The problem: The answer must consist of every line from the data that holds the string "none".

========================================

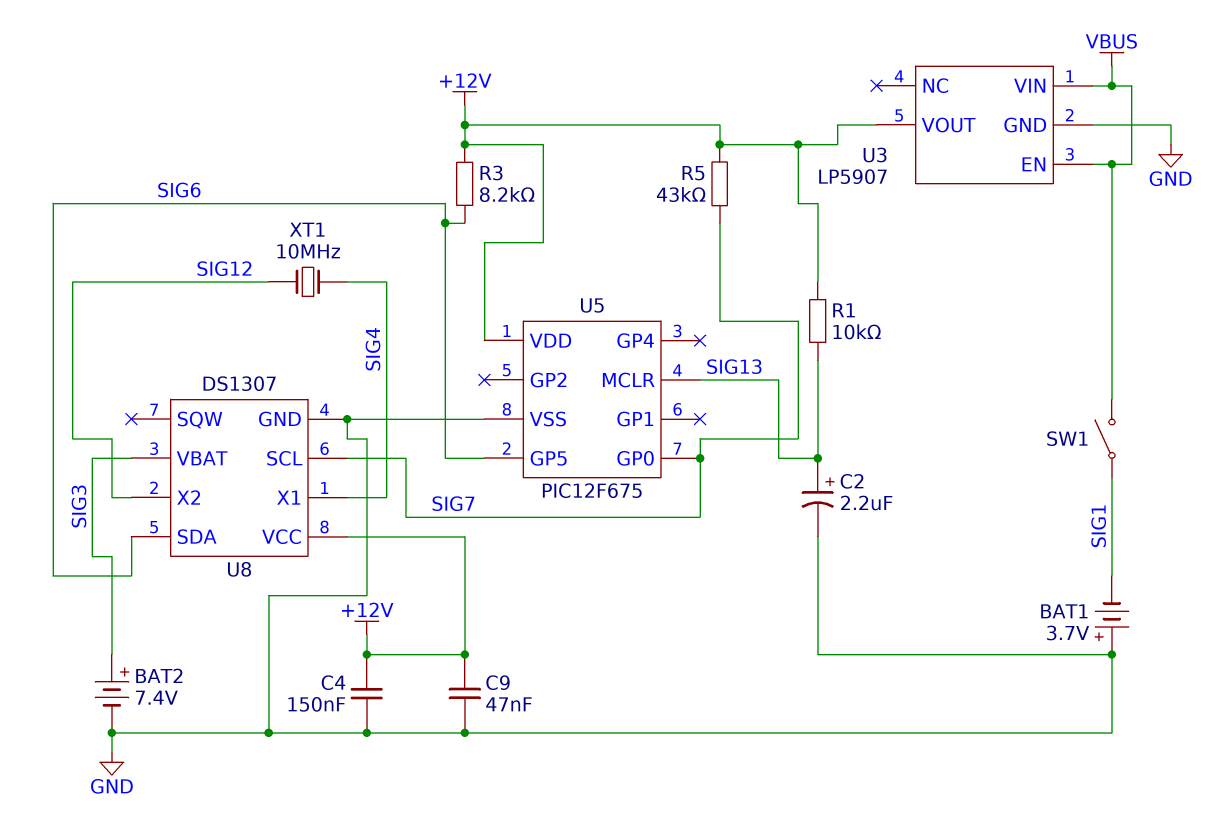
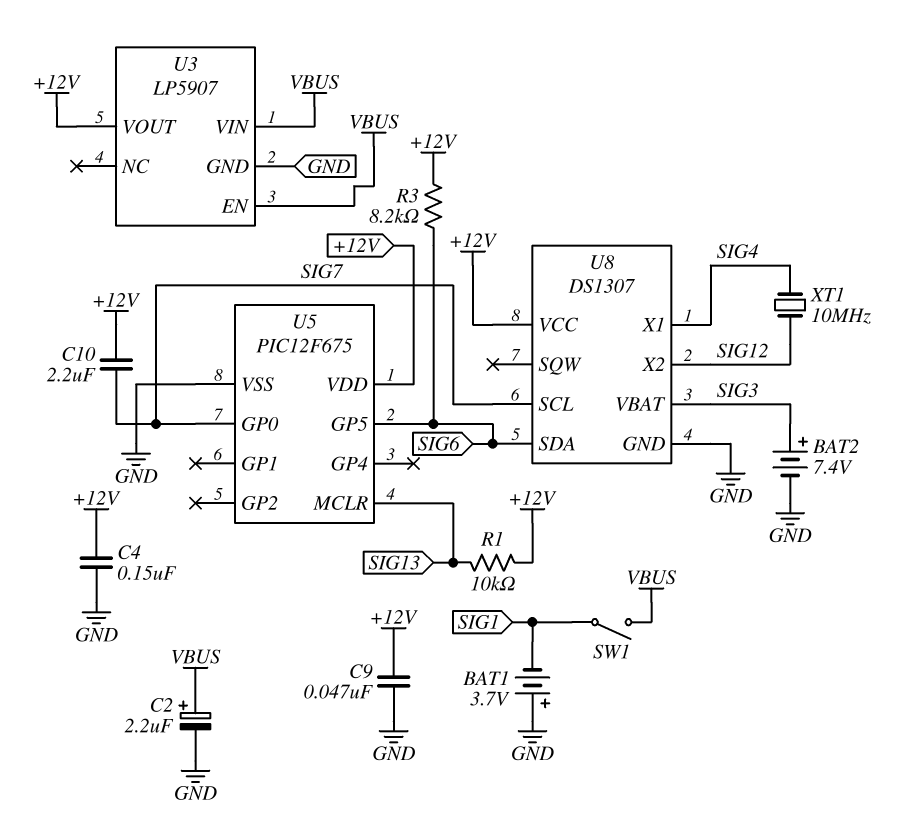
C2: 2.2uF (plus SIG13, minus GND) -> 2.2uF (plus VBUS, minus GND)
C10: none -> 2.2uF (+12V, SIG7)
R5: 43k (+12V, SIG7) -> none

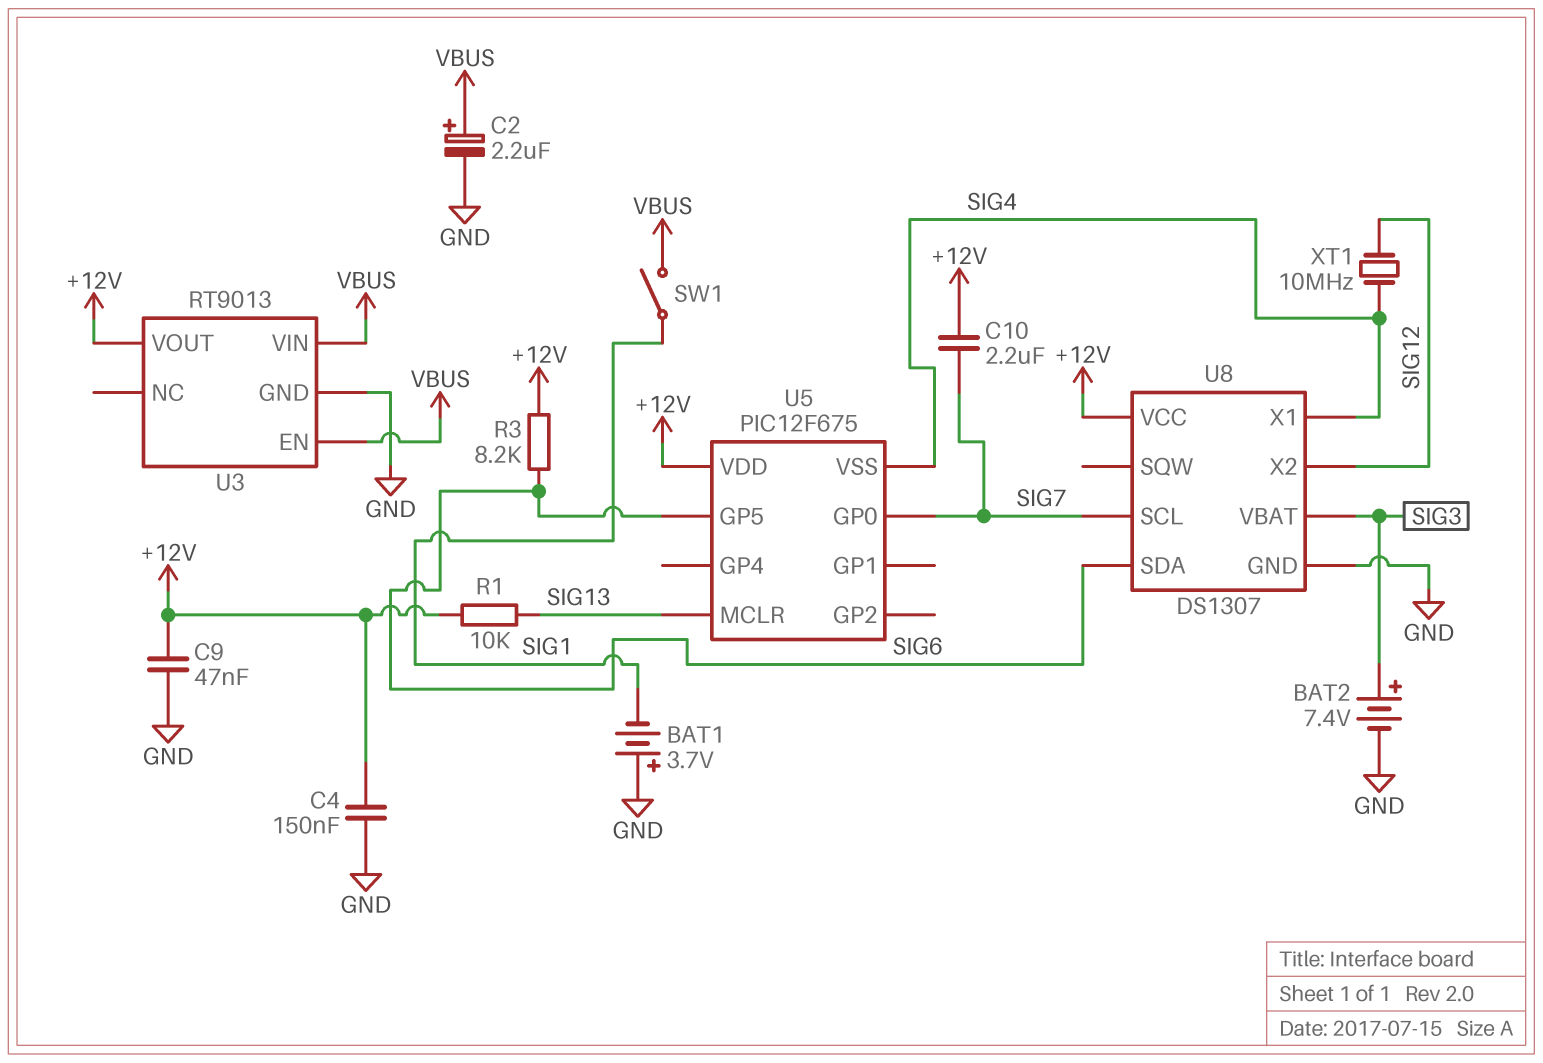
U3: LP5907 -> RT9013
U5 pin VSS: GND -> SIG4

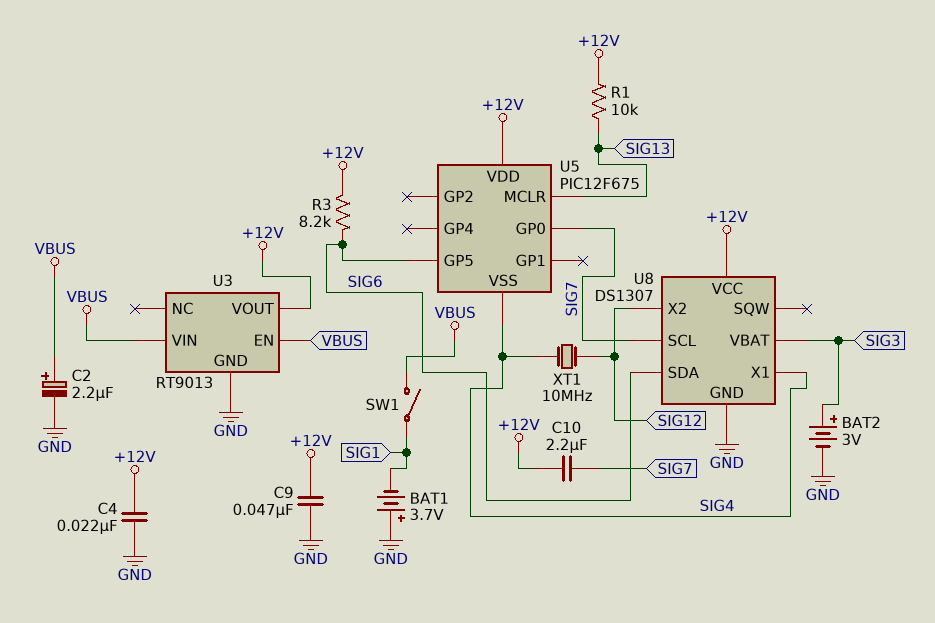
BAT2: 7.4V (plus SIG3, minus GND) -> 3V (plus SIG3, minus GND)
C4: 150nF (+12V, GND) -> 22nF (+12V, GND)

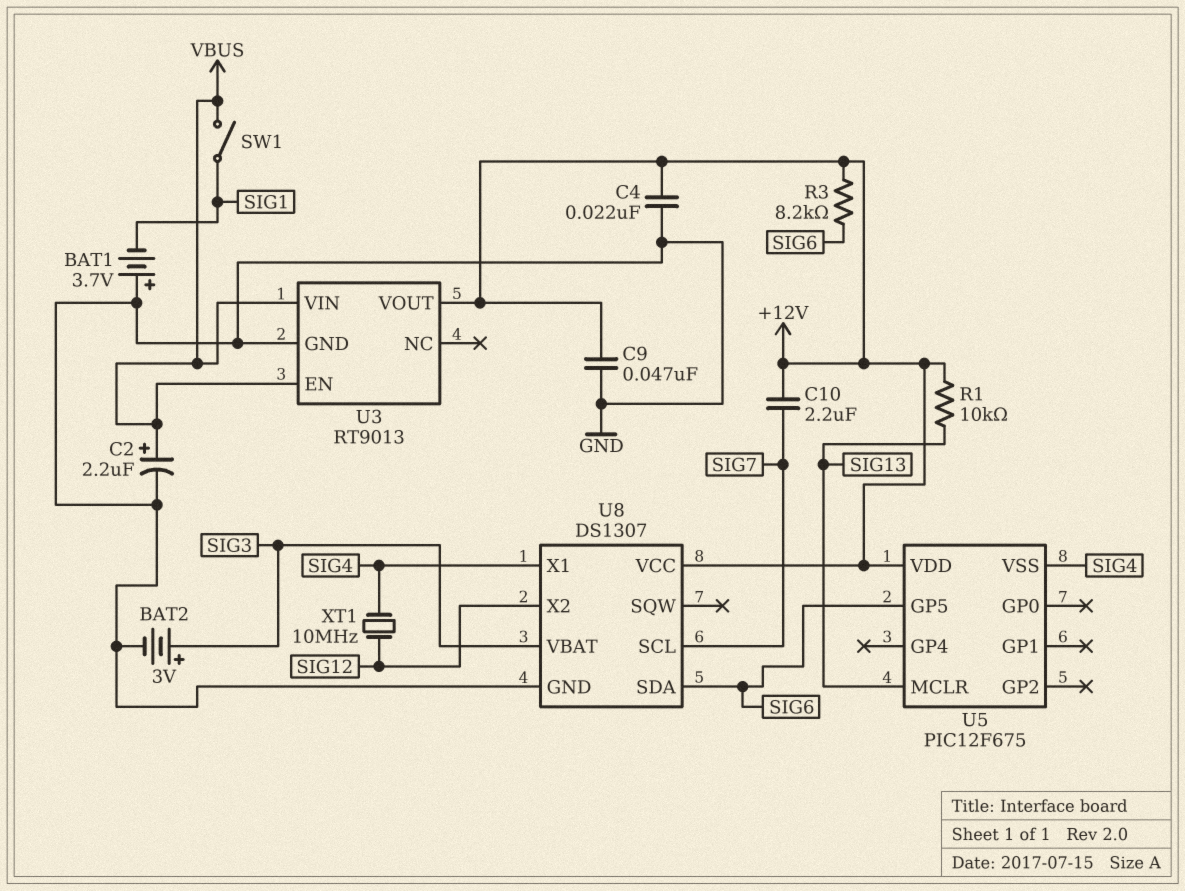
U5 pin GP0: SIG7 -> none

========================================

Expected output:
C10: none -> 2.2uF (+12V, SIG7)
R5: 43k (+12V, SIG7) -> none
U5 pin GP0: SIG7 -> none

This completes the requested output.